Requirement: Set down every entry exactly as it stands, omitting any picture.

Object transformation records:
────
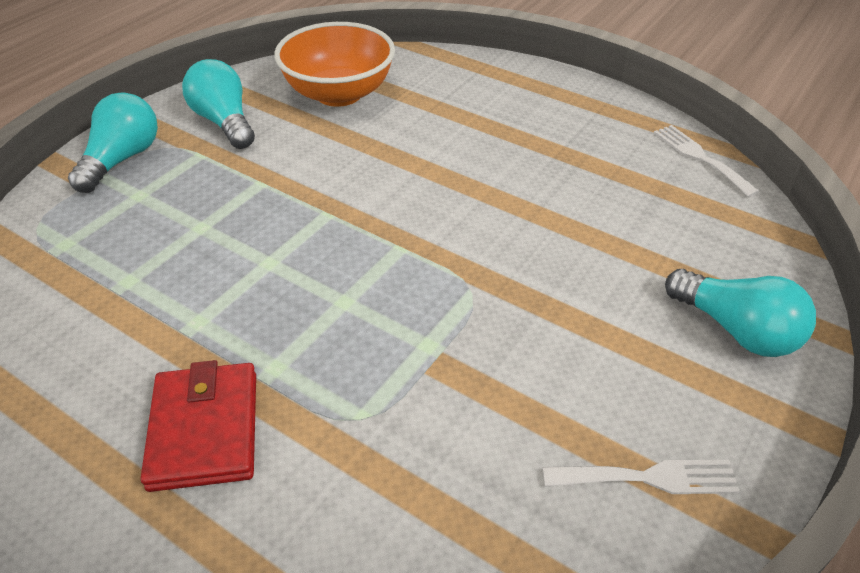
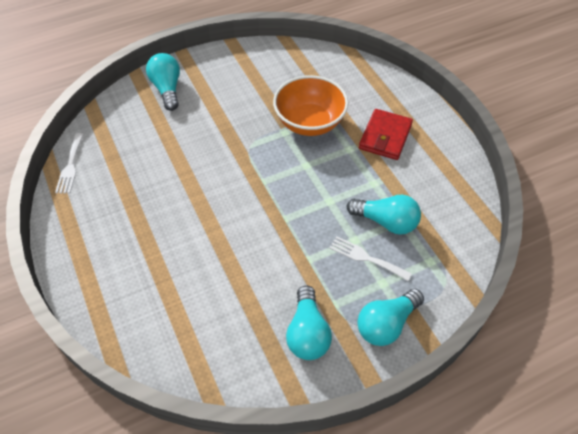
camera: 150 degrees left, 10 degrees up
(155, 269) = (386, 222): none -> turquoise light bulb
(339, 94) = (215, 326): orange bowl -> orange bowl (309, 123)
(648, 478) = (249, 65): white fork -> white fork (366, 258)

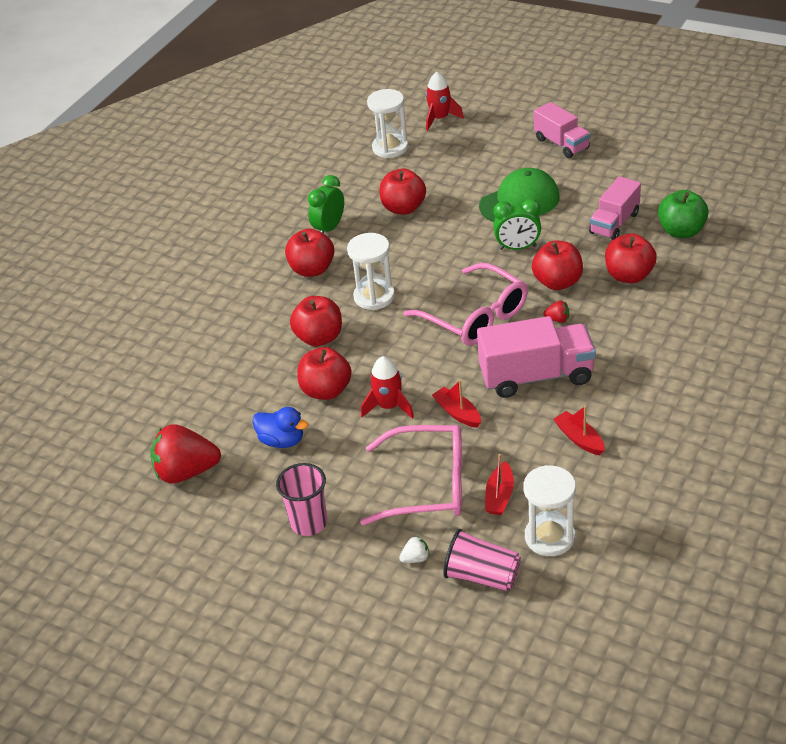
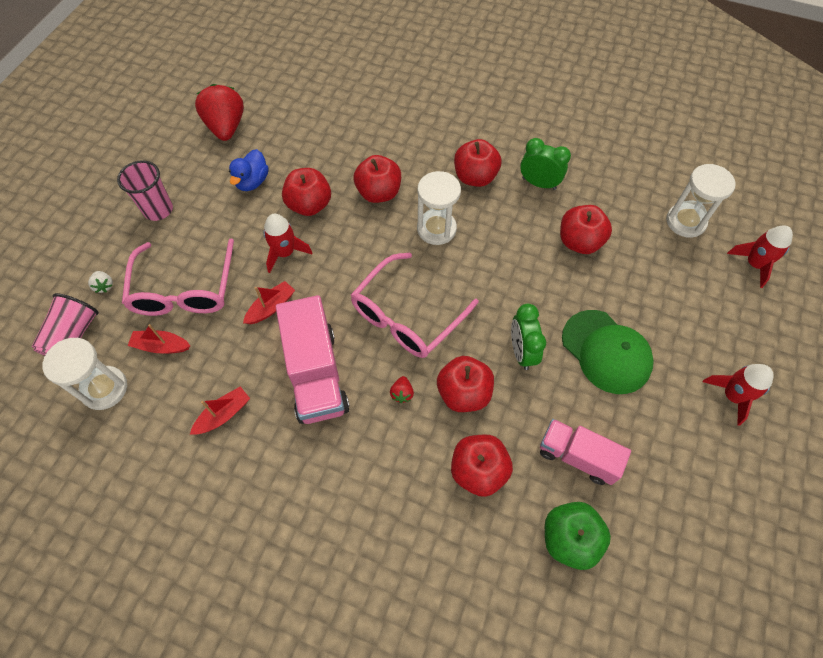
camera: 80 degrees right, 20 degrees up
(561, 144) = (732, 396): pink truck -> red rocket

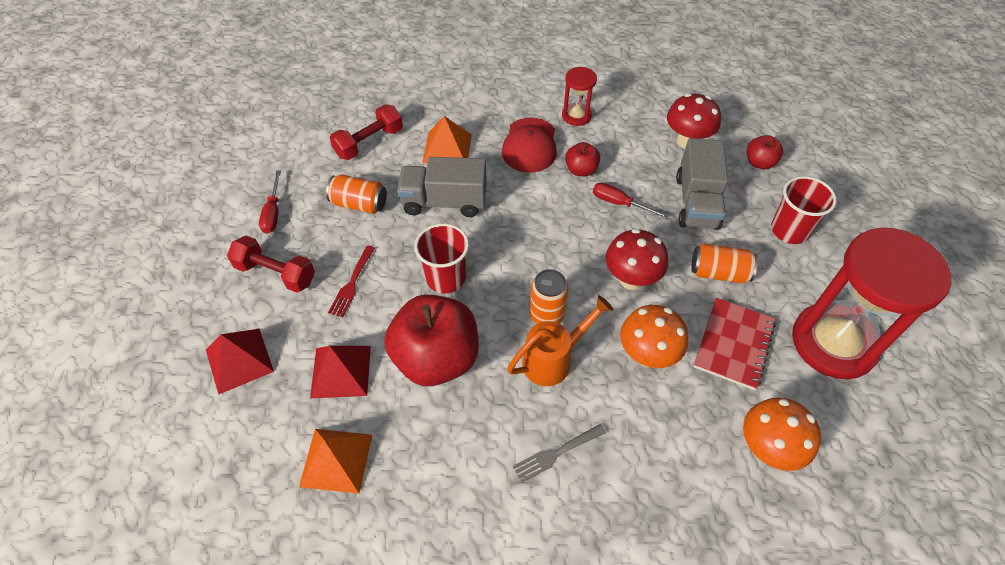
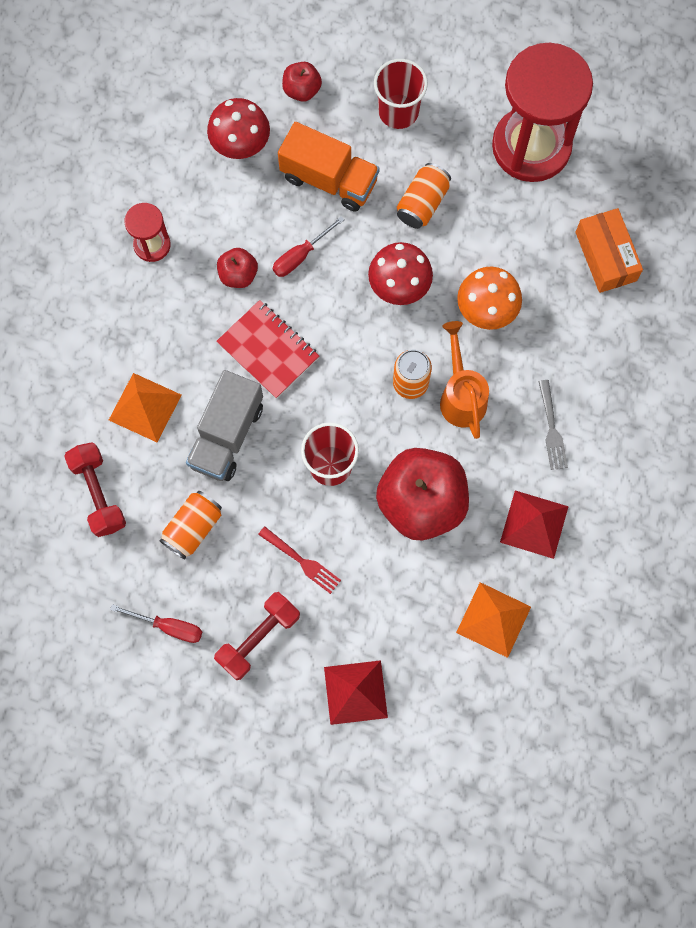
camera: 70 degrees left, 20 degrees up
(341, 371) = (403, 595): red pyramid -> red pyramid (534, 524)
(530, 145) = (178, 314): red cap -> none
(696, 202) = (329, 179): grey truck -> orange truck
(734, 344) = (502, 231): red notebook -> red notebook (268, 350)
(767, 448) = (605, 256): orange mushroom -> orange box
────
Answer space:
camera: 150 degrees left, 10 degrees up
(155, 269) = (386, 222): none -> turquoise light bulb
(339, 94) = (215, 326): orange bowl -> orange bowl (309, 123)
(648, 478) = (249, 65): white fork -> white fork (366, 258)

camera: 80 degrees right, 20 degrees up
(561, 144) = (732, 396): pink truck -> red rocket

camera: 70 degrees left, 20 degrees up
(341, 371) = (403, 595): red pyramid -> red pyramid (534, 524)
(530, 145) = (178, 314): red cap -> none
(696, 202) = (329, 179): grey truck -> orange truck
(734, 344) = (502, 231): red notebook -> red notebook (268, 350)
(767, 448) = (605, 256): orange mushroom -> orange box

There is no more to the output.